About this task – Search the listing below for the word "schottky" and copy each line that holds it.

Dataset content –
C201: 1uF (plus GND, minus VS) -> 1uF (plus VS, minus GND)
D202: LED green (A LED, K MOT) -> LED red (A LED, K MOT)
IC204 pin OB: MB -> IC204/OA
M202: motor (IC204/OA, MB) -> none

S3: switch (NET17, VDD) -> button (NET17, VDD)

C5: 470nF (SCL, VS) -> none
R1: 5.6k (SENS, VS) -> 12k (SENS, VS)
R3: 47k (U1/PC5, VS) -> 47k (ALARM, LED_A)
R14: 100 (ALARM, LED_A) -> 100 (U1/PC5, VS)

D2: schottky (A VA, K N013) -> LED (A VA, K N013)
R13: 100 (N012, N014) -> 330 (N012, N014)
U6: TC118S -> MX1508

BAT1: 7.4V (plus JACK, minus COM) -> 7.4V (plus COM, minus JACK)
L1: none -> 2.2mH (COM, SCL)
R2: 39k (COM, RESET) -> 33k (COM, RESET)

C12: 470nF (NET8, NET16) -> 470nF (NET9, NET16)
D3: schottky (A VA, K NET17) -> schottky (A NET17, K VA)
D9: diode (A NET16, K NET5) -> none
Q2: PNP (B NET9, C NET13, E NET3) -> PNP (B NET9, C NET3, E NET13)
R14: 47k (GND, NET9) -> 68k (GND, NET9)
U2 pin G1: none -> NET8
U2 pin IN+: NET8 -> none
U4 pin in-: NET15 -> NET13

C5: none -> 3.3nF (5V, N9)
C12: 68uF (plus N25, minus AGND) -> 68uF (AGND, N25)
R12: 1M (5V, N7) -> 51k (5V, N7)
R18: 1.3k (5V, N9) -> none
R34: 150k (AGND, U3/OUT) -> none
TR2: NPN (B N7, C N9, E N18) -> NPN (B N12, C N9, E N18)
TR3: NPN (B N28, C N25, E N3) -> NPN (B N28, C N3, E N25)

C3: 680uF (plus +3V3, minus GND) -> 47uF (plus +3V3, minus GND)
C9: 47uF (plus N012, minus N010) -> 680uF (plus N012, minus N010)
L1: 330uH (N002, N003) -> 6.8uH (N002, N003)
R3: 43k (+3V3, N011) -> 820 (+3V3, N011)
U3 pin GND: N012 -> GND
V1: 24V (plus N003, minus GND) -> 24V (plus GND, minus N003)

Solution for this task –
D2: schottky (A VA, K N013) -> LED (A VA, K N013)
D3: schottky (A VA, K NET17) -> schottky (A NET17, K VA)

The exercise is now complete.